**SUPPLIED MATERIAL:**
↓

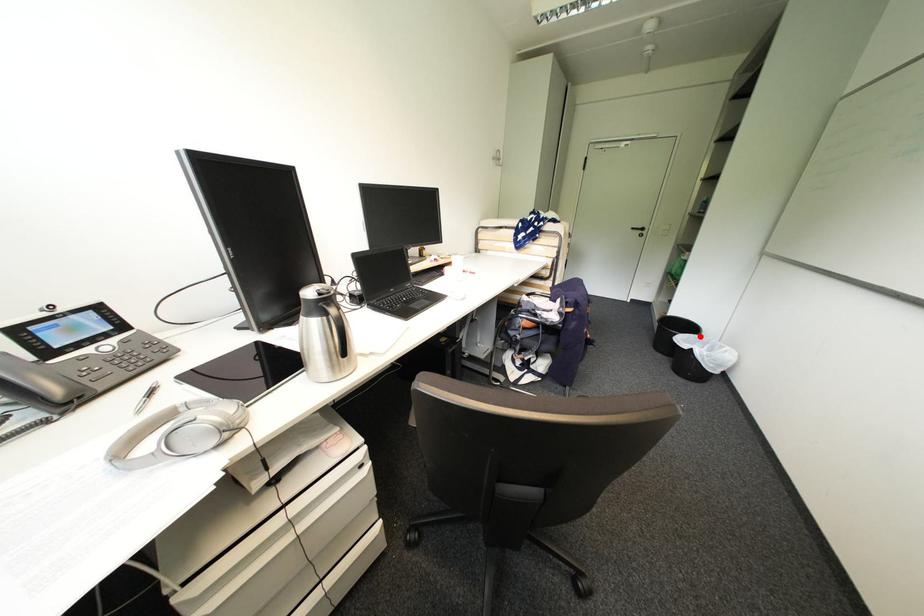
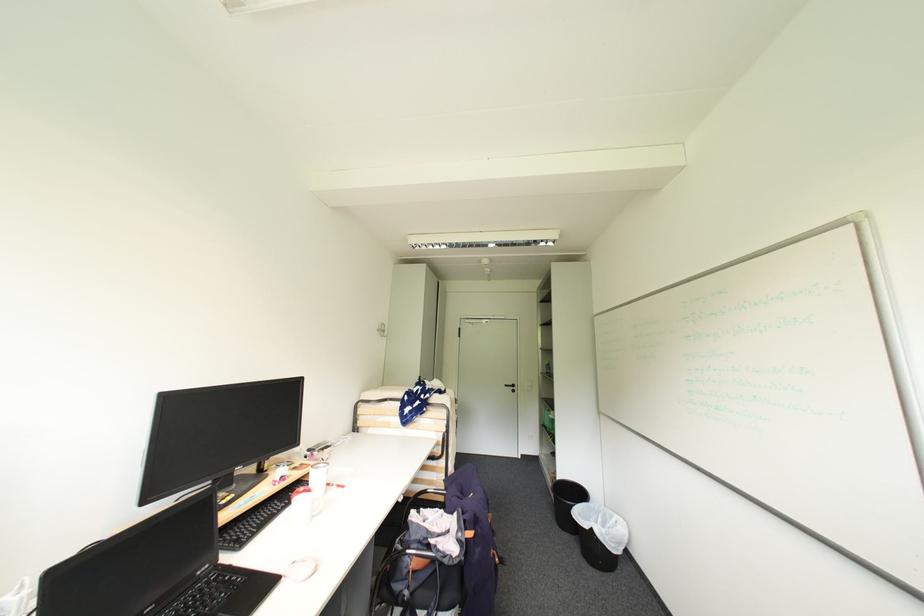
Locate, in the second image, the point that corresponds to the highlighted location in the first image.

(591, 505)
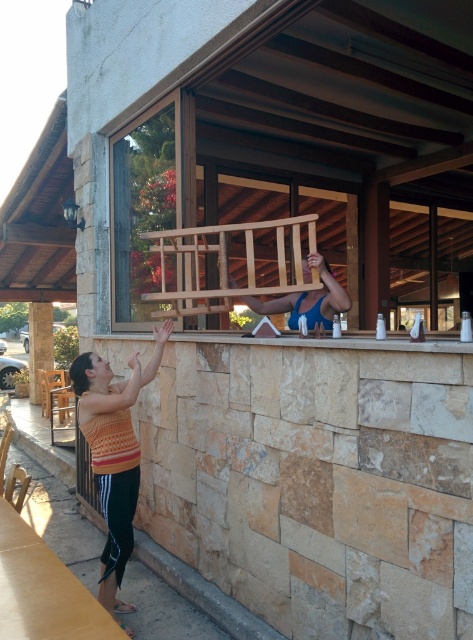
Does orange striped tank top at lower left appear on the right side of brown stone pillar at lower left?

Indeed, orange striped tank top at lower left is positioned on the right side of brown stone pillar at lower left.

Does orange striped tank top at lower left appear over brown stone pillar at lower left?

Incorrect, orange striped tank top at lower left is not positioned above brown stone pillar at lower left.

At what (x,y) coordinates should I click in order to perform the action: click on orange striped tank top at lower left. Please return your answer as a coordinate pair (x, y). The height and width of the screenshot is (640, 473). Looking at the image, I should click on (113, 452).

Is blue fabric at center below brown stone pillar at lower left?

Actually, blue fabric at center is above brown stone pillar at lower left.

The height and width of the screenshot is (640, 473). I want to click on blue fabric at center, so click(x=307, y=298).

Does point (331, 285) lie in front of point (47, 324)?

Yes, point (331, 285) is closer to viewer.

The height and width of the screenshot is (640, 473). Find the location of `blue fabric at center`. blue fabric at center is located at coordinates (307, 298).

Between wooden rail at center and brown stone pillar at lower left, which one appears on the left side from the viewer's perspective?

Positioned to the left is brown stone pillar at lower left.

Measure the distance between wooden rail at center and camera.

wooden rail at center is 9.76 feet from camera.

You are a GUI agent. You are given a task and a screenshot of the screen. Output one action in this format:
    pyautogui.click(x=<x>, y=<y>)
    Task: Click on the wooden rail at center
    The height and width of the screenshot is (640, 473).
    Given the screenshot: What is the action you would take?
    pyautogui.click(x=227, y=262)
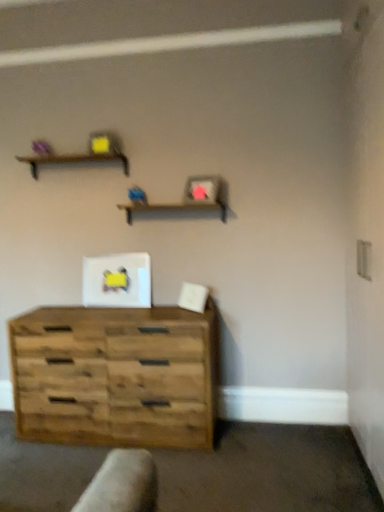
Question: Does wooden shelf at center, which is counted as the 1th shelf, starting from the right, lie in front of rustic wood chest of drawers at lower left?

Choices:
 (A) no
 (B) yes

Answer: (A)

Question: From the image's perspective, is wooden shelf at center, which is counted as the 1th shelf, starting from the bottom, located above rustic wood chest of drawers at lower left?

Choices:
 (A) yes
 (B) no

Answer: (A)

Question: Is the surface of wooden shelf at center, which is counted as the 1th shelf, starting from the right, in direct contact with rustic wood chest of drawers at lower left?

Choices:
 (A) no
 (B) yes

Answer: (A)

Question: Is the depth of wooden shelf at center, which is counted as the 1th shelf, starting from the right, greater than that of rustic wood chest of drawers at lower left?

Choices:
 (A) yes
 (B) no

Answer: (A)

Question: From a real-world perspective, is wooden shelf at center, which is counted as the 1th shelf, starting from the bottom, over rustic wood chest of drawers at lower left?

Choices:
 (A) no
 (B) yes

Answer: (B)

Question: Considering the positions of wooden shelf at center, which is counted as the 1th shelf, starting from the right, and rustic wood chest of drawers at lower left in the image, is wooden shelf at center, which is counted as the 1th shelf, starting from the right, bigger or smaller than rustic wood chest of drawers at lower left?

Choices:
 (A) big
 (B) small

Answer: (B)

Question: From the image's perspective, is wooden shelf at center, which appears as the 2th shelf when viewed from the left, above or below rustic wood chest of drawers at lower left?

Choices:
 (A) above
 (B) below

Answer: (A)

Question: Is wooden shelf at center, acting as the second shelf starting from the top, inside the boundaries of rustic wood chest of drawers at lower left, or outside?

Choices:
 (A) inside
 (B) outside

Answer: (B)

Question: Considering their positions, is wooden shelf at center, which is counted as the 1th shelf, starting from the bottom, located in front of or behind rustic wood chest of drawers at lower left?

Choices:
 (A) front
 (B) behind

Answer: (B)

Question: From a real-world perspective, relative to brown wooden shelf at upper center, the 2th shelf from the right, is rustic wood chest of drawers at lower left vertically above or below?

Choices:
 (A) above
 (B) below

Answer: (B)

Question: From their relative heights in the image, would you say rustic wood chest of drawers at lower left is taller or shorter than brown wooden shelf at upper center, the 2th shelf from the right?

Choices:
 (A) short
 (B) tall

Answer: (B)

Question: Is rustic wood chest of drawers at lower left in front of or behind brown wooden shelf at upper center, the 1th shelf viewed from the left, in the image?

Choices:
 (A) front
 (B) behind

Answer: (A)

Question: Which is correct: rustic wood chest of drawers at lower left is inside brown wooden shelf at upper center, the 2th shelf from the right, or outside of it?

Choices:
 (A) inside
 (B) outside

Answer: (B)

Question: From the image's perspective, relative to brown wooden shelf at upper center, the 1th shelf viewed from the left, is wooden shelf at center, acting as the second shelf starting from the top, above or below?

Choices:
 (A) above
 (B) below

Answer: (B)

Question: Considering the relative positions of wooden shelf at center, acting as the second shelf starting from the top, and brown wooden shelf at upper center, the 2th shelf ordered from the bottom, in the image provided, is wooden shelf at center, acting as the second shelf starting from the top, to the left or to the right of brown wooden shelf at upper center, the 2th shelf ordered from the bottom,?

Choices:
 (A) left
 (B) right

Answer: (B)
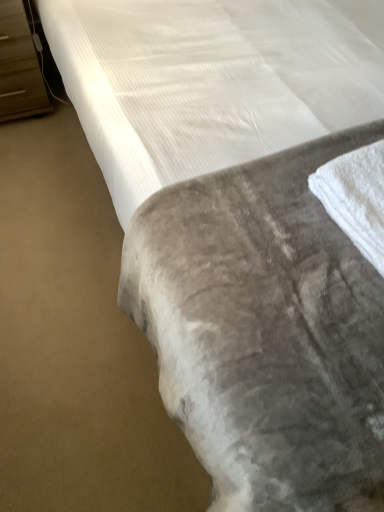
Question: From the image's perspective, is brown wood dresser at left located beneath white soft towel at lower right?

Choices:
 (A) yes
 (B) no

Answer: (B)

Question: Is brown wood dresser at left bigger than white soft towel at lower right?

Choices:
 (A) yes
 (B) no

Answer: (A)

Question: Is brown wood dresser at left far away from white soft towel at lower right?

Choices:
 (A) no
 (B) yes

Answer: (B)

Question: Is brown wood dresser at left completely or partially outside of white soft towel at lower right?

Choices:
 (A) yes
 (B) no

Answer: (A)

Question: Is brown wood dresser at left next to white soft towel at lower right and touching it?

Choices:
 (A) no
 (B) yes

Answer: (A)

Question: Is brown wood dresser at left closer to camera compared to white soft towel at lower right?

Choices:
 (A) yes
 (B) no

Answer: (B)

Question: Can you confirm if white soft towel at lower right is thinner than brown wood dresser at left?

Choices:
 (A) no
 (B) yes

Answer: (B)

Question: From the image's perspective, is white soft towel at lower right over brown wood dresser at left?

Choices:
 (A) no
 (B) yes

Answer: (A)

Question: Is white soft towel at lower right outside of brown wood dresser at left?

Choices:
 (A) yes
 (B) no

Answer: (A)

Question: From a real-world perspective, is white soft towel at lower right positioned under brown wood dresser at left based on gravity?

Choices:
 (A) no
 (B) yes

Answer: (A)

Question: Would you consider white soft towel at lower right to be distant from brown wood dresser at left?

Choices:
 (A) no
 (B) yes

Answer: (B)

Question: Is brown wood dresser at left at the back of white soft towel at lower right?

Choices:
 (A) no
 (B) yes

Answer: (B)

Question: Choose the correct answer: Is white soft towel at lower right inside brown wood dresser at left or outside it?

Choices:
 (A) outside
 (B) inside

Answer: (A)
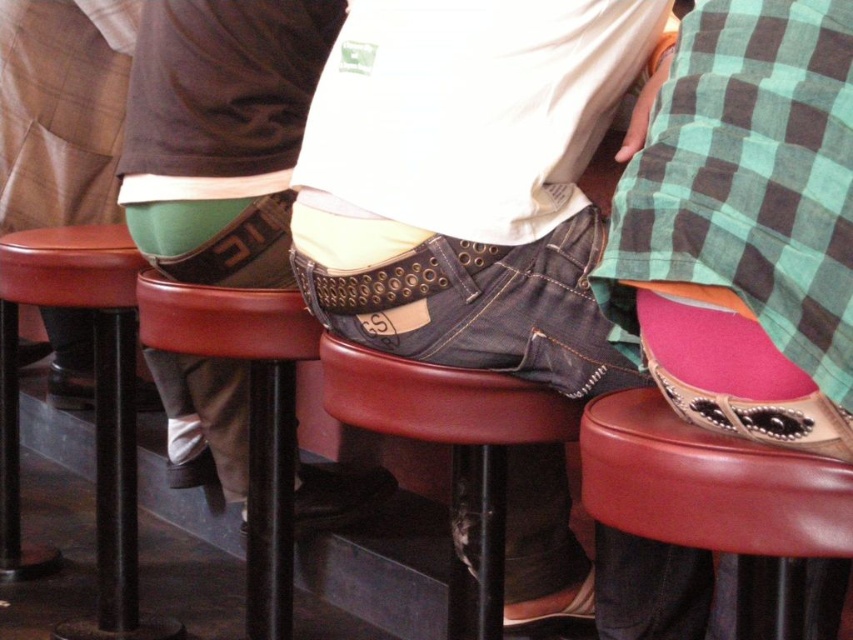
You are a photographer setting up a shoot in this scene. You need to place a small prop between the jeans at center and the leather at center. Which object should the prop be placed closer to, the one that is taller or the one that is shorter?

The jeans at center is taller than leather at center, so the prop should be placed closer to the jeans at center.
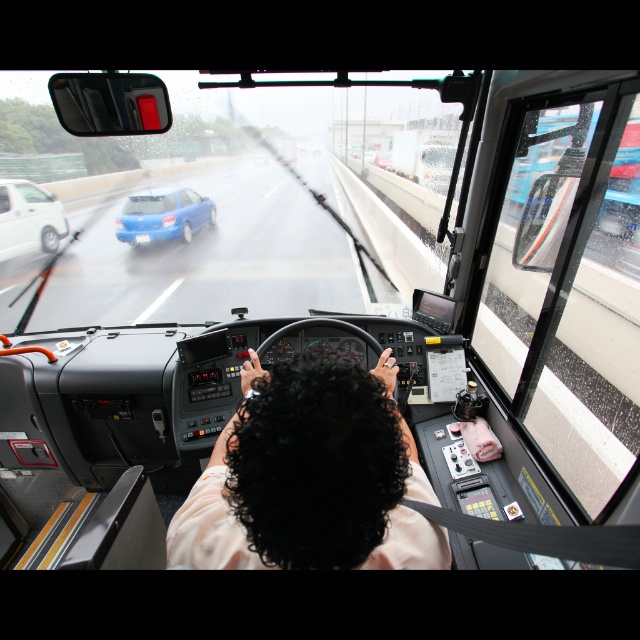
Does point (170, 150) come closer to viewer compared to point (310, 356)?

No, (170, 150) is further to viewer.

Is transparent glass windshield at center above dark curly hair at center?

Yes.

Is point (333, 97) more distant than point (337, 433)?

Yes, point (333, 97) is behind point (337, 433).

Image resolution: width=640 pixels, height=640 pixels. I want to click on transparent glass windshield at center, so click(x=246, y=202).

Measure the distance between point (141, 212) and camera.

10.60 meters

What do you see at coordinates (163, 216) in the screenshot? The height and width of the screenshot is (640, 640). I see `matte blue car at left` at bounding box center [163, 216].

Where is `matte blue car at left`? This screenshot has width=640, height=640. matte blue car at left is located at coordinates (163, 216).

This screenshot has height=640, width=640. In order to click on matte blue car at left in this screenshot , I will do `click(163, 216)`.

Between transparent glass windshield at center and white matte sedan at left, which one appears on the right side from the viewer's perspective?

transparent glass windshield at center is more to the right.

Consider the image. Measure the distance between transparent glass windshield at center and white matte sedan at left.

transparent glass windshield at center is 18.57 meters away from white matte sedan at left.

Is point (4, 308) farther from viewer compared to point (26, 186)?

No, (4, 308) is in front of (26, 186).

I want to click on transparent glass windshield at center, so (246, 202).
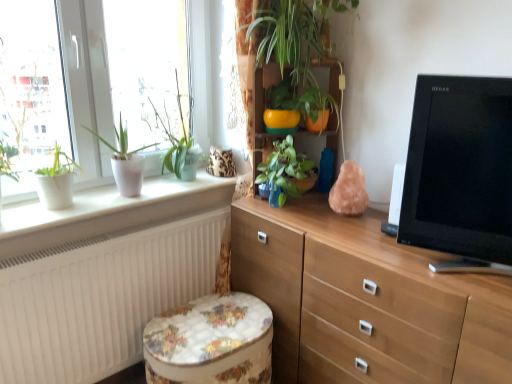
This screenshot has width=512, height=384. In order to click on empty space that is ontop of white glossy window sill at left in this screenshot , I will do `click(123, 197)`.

↑

**WHAT IS NEEDED:**
Repeat the records from their beginning through the line containing "Does orange striped tank top at lower left appear over", swapping "brown stone pillar" for "gray stone pillar" and changing nothing else. Omit the pictures.

**EXERCISE OUTPUT:**
Locate, in the second image, the point that corresponds to the highlighted location in the first image.

(591, 505)
Does orange striped tank top at lower left appear on the right side of gray stone pillar at lower left?

Indeed, orange striped tank top at lower left is positioned on the right side of gray stone pillar at lower left.

Does orange striped tank top at lower left appear over gray stone pillar at lower left?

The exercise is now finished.